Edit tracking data
>>>>

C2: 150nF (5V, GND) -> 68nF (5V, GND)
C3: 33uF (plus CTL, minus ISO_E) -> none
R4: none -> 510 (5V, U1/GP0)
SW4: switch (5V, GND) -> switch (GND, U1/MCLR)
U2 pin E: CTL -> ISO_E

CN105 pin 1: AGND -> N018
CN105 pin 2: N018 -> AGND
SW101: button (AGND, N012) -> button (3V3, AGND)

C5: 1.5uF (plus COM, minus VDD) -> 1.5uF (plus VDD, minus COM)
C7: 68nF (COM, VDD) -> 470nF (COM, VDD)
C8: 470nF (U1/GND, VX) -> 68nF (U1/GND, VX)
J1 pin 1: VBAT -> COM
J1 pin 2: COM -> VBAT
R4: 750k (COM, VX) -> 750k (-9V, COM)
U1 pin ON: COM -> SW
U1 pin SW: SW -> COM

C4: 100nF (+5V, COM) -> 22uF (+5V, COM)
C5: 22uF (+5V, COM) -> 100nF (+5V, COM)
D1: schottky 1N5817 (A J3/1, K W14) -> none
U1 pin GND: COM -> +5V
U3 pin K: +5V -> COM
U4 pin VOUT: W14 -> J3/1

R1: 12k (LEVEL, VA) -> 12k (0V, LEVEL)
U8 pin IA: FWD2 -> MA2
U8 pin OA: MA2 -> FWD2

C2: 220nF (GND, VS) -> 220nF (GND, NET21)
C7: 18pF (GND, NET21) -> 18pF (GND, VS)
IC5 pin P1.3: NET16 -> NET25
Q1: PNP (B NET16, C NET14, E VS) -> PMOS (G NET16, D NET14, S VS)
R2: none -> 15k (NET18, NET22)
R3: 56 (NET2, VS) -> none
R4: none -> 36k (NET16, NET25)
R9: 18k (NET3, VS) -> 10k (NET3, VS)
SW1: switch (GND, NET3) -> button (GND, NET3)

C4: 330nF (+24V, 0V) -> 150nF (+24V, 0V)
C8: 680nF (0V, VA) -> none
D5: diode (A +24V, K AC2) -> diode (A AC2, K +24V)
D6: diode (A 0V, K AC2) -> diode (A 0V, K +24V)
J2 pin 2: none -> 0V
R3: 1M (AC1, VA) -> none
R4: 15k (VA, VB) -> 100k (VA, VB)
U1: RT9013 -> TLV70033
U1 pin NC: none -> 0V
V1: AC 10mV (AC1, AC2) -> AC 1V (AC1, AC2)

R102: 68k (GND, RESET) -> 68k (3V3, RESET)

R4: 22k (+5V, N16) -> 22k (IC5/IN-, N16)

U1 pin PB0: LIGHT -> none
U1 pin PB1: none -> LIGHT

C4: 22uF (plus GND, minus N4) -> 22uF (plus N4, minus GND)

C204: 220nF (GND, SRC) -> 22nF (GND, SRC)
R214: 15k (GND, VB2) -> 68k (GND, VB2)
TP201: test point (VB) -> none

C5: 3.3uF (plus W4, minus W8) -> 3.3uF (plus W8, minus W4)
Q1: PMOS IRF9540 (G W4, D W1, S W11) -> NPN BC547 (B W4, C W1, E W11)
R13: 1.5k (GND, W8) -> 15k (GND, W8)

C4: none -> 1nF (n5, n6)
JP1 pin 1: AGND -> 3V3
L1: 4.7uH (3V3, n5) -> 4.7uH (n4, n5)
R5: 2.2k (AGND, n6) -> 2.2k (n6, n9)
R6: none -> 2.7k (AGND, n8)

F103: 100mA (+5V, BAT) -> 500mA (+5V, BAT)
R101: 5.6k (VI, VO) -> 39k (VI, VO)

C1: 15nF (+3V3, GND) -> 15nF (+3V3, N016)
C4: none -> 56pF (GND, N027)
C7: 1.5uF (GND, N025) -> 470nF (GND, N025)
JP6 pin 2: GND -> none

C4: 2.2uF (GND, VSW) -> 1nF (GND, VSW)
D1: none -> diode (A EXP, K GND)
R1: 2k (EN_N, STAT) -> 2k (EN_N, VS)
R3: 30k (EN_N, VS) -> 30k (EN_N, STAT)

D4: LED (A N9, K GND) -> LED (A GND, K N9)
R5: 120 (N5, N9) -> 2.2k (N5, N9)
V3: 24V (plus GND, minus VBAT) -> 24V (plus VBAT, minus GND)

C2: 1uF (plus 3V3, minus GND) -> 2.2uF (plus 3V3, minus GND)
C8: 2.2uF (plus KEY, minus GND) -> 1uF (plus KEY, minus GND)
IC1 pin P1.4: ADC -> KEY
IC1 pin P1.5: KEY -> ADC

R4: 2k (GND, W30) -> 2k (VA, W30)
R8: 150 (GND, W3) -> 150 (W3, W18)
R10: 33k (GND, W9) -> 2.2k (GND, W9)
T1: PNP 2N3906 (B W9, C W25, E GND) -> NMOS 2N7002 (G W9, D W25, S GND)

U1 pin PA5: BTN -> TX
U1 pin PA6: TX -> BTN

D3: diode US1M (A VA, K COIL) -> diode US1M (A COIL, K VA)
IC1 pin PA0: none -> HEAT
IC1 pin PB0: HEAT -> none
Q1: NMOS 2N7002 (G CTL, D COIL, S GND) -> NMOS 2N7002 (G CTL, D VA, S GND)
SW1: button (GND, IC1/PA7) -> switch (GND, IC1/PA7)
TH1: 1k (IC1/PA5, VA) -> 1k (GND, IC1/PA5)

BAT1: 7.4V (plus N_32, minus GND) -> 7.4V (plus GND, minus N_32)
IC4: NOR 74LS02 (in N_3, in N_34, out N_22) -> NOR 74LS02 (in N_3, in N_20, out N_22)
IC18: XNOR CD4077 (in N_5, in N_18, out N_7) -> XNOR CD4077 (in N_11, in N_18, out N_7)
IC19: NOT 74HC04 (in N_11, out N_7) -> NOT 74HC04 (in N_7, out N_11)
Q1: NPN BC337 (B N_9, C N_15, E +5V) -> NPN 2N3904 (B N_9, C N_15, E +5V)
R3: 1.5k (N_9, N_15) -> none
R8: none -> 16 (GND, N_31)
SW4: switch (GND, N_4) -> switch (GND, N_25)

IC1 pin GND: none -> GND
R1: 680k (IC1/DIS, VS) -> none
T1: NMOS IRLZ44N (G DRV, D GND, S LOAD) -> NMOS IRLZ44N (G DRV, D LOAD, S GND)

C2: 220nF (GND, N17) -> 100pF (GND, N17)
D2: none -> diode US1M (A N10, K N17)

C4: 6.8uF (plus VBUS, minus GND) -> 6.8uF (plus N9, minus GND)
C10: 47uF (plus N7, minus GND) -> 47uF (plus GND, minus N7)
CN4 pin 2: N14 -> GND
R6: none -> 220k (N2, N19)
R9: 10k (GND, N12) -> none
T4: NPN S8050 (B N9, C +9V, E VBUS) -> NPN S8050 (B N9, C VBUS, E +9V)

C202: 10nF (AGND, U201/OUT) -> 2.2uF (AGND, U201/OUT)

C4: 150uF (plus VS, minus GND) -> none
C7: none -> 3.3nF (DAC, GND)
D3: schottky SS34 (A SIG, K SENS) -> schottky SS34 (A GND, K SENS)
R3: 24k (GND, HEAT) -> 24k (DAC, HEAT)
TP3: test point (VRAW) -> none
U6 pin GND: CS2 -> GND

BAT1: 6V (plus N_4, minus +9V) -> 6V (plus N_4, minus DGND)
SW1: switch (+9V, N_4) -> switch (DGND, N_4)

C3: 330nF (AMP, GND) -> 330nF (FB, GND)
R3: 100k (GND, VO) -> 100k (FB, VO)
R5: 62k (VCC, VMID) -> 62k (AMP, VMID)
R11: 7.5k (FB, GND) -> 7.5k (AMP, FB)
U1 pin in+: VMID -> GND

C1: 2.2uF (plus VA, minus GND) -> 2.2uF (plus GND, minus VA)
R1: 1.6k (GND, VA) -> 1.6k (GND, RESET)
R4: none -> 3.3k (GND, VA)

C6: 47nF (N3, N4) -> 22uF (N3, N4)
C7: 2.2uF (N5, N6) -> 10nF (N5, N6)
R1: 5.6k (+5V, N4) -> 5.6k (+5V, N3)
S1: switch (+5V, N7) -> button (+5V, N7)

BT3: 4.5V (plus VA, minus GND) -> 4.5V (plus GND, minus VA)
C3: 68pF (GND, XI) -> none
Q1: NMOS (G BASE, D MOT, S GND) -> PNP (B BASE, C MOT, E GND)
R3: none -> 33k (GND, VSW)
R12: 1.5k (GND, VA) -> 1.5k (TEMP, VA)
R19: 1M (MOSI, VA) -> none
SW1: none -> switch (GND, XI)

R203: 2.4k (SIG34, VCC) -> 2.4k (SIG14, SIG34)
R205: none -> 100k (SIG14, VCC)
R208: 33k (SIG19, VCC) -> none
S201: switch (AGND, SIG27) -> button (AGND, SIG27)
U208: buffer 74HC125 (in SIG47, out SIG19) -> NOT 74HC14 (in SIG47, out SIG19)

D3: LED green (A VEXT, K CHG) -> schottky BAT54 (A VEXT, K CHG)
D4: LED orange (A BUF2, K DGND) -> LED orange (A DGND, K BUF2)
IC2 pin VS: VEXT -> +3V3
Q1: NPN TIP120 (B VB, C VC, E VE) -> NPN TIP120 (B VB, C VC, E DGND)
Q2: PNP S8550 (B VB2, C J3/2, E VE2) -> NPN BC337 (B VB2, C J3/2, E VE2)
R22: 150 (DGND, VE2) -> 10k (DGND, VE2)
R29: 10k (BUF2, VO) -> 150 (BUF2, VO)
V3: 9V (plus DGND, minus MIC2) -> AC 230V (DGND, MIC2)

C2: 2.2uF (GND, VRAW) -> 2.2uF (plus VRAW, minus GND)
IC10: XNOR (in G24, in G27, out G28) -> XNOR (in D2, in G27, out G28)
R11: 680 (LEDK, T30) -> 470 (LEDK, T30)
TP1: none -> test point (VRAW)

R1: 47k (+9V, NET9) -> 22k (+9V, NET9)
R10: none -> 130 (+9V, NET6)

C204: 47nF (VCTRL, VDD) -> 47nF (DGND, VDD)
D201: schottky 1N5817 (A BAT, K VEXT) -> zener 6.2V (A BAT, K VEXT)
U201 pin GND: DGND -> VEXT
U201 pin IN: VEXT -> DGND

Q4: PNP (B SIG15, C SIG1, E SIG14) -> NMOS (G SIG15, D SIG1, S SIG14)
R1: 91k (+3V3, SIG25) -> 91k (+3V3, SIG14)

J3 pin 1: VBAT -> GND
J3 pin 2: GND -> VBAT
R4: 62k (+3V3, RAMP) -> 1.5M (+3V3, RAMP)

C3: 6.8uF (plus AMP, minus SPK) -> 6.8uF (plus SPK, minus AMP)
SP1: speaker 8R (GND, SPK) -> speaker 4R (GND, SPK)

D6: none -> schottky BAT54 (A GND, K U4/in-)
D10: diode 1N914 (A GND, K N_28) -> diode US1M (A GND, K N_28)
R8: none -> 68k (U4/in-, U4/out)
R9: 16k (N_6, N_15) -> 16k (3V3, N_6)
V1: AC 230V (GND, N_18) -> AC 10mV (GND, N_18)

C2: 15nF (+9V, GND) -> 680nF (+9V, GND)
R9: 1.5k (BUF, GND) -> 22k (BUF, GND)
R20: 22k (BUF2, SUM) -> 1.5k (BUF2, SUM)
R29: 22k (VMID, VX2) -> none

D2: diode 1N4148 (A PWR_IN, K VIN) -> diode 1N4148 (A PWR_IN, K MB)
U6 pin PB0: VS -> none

<<<<

About this exercise: Would you retype exactly the lines above, from the line with "C7: 68nF (COM, VDD) -> 470nF (COM, VDD)" to the line with "R9: 18k (NET3, VS) -> 10k (NET3, VS)", with both end lines kept and nothing more?

Exercise output:
C7: 68nF (COM, VDD) -> 470nF (COM, VDD)
C8: 470nF (U1/GND, VX) -> 68nF (U1/GND, VX)
J1 pin 1: VBAT -> COM
J1 pin 2: COM -> VBAT
R4: 750k (COM, VX) -> 750k (-9V, COM)
U1 pin ON: COM -> SW
U1 pin SW: SW -> COM

C4: 100nF (+5V, COM) -> 22uF (+5V, COM)
C5: 22uF (+5V, COM) -> 100nF (+5V, COM)
D1: schottky 1N5817 (A J3/1, K W14) -> none
U1 pin GND: COM -> +5V
U3 pin K: +5V -> COM
U4 pin VOUT: W14 -> J3/1

R1: 12k (LEVEL, VA) -> 12k (0V, LEVEL)
U8 pin IA: FWD2 -> MA2
U8 pin OA: MA2 -> FWD2

C2: 220nF (GND, VS) -> 220nF (GND, NET21)
C7: 18pF (GND, NET21) -> 18pF (GND, VS)
IC5 pin P1.3: NET16 -> NET25
Q1: PNP (B NET16, C NET14, E VS) -> PMOS (G NET16, D NET14, S VS)
R2: none -> 15k (NET18, NET22)
R3: 56 (NET2, VS) -> none
R4: none -> 36k (NET16, NET25)
R9: 18k (NET3, VS) -> 10k (NET3, VS)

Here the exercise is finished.